◆ **Task description**:
Every line in the listing below that holds the word "orange" should be returned.

◆ **Supplied data**:
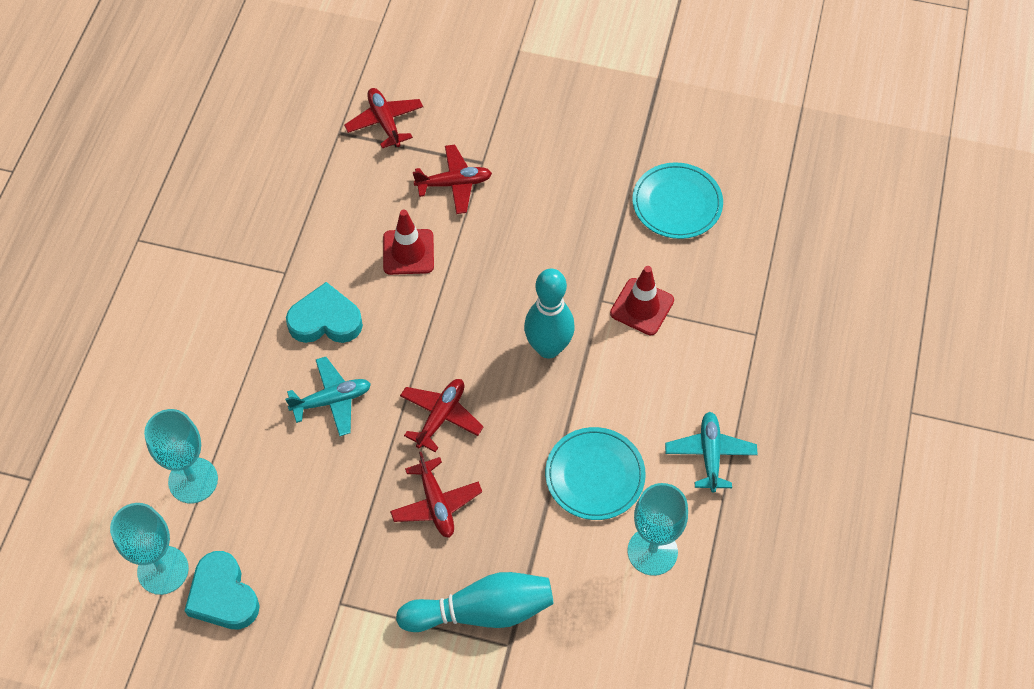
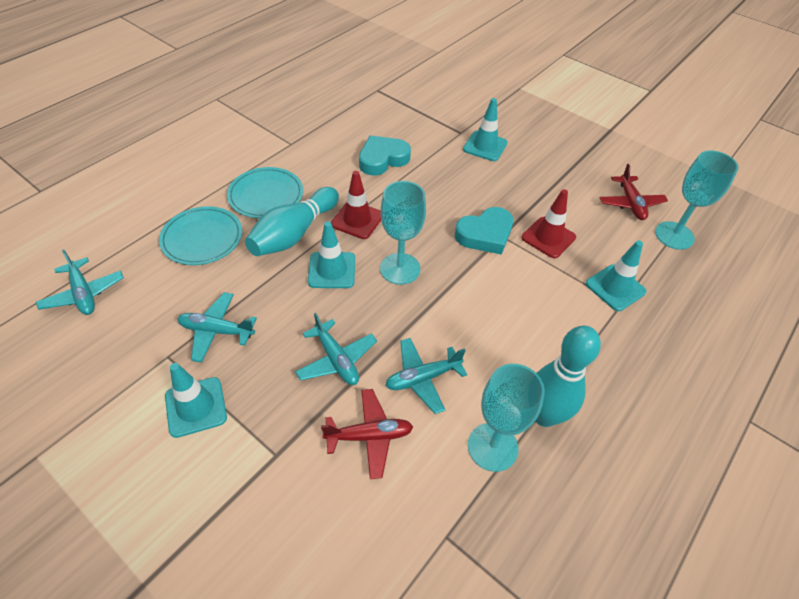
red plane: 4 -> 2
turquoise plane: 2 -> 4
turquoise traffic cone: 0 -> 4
==
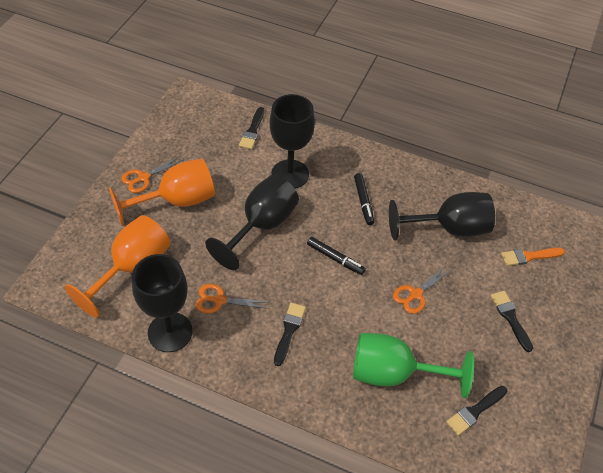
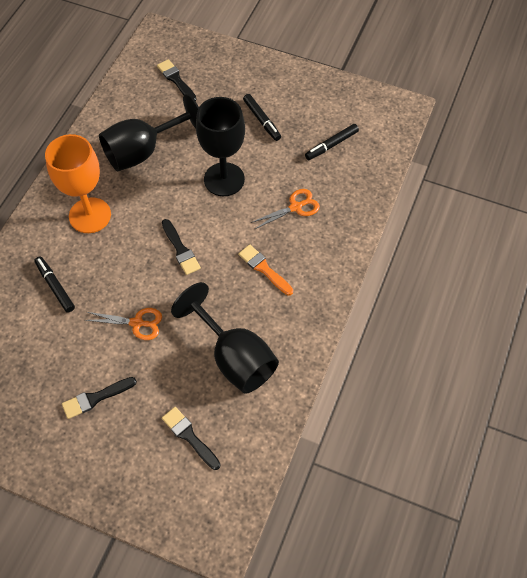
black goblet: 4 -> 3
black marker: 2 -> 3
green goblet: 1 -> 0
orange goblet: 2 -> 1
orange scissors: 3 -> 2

◆ **Your response**:
orange goblet: 2 -> 1
orange scissors: 3 -> 2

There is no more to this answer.